*Supplied data*:
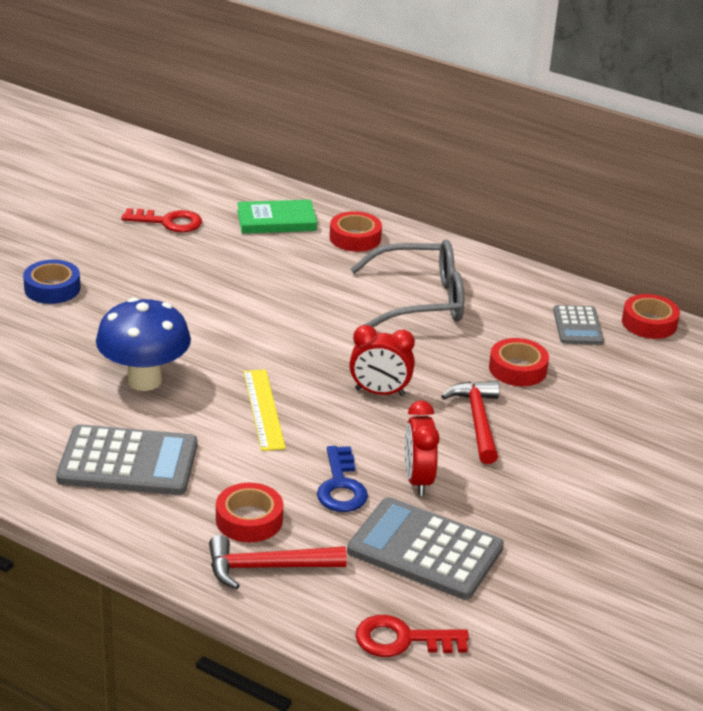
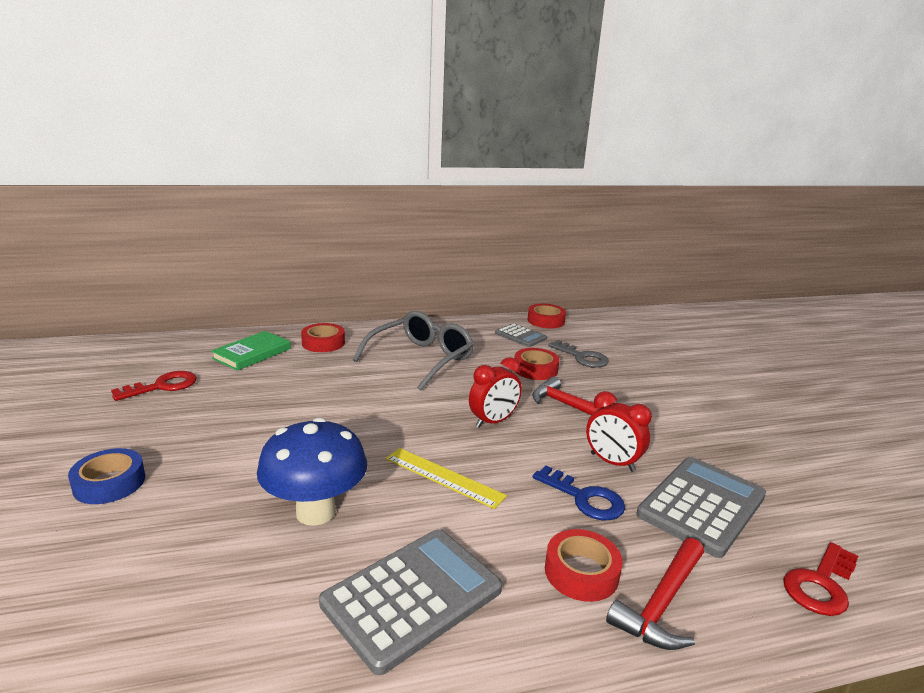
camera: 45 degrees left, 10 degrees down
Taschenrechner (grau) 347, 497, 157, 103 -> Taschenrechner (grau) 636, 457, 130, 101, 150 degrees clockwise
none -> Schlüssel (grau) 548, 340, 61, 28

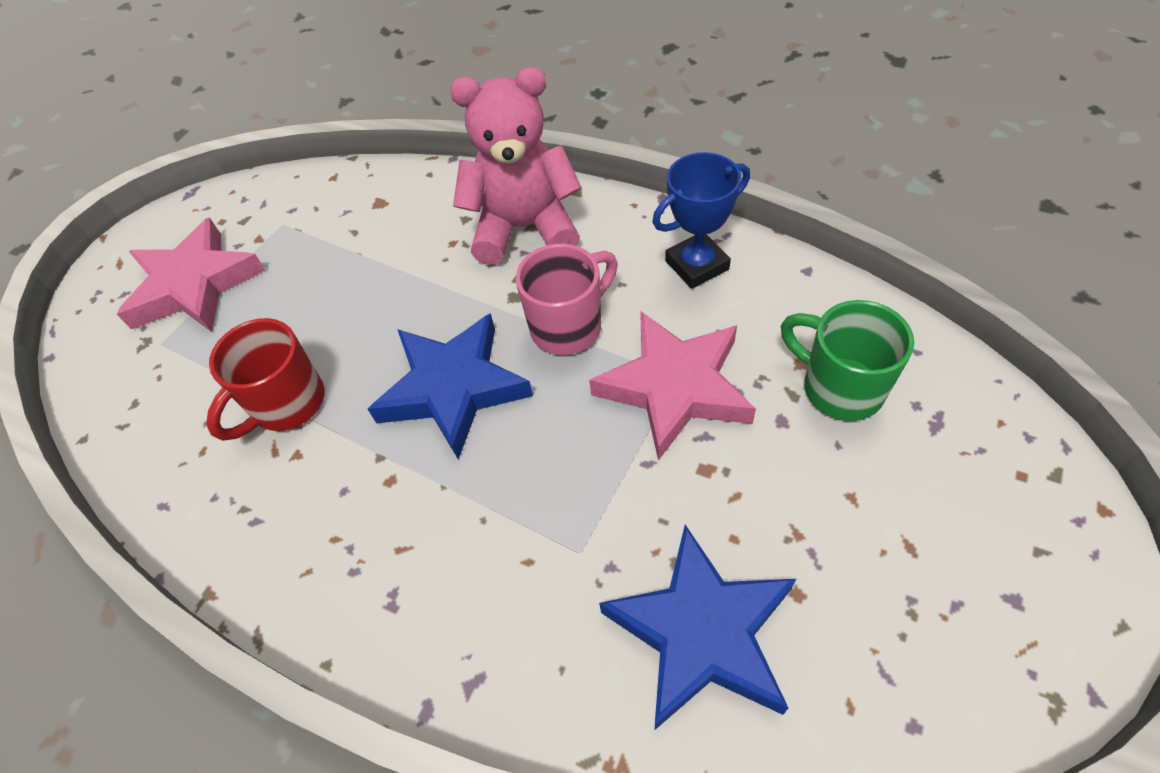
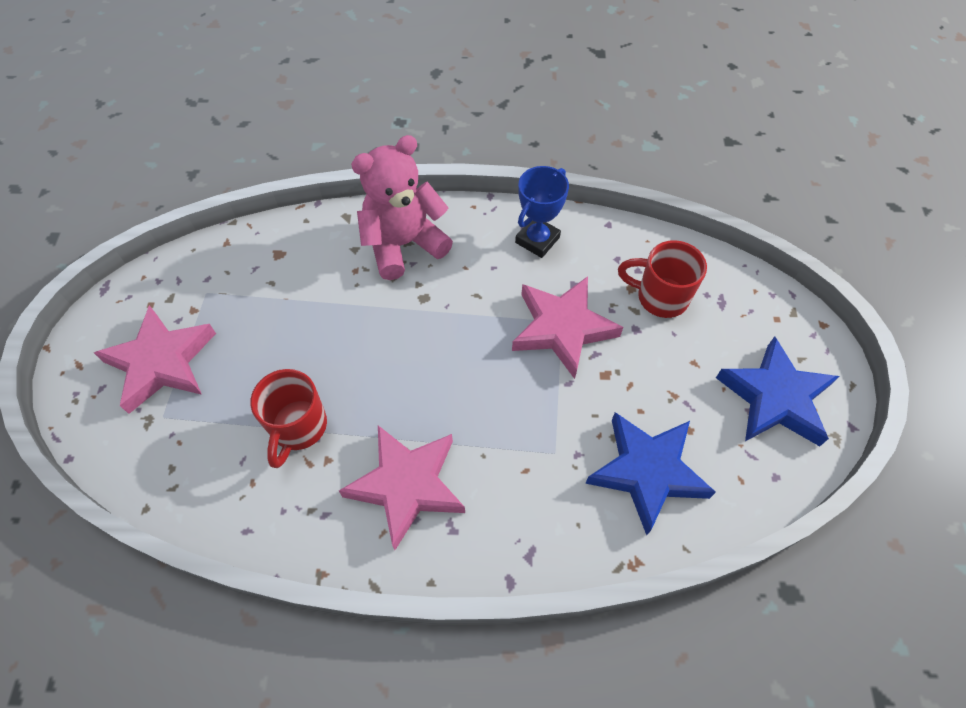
camera: 30 degrees left, 5 degrees up
Tasse (rosa) 516, 244, 102, 111 -> none
Tasse (grün) 781, 300, 133, 121 -> Tasse (rot) 618, 240, 89, 78
Stern (blau) 368, 313, 165, 147 -> Stern (blau) 716, 336, 123, 110, relocated
none -> Stern (rosa) 339, 425, 126, 125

*Work task*: From the first line to the last, repeat the material exactly, but drop the pictures.

*Task solution*:
camera: 45 degrees left, 10 degrees down
Taschenrechner (grau) 347, 497, 157, 103 -> Taschenrechner (grau) 636, 457, 130, 101, 150 degrees clockwise
none -> Schlüssel (grau) 548, 340, 61, 28

camera: 30 degrees left, 5 degrees up
Tasse (rosa) 516, 244, 102, 111 -> none
Tasse (grün) 781, 300, 133, 121 -> Tasse (rot) 618, 240, 89, 78
Stern (blau) 368, 313, 165, 147 -> Stern (blau) 716, 336, 123, 110, relocated
none -> Stern (rosa) 339, 425, 126, 125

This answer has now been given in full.